Problem statement: Using the listing below, retype exactly the lines starting at the one with "brown banana: 1 -> 2" and ending at the one with "turquoise padlock: 2 -> 3", and include both.

Available data:
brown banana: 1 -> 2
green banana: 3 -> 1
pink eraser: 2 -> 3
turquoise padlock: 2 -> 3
* * *
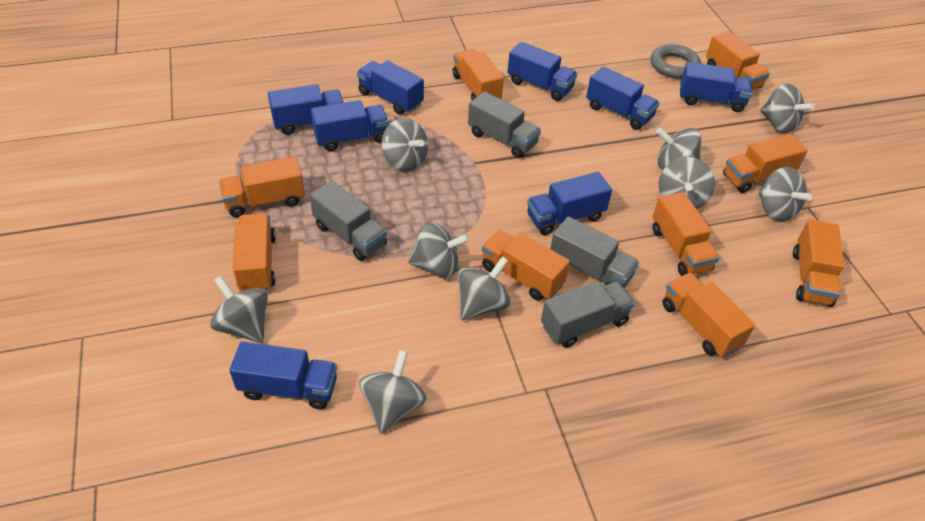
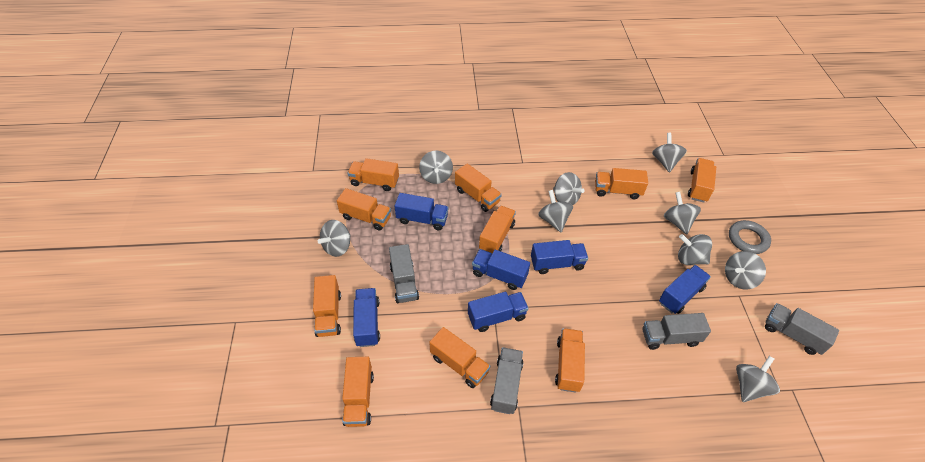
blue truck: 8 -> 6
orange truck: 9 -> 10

Reply to the task:
brown banana: 1 -> 2
green banana: 3 -> 1
pink eraser: 2 -> 3
turquoise padlock: 2 -> 3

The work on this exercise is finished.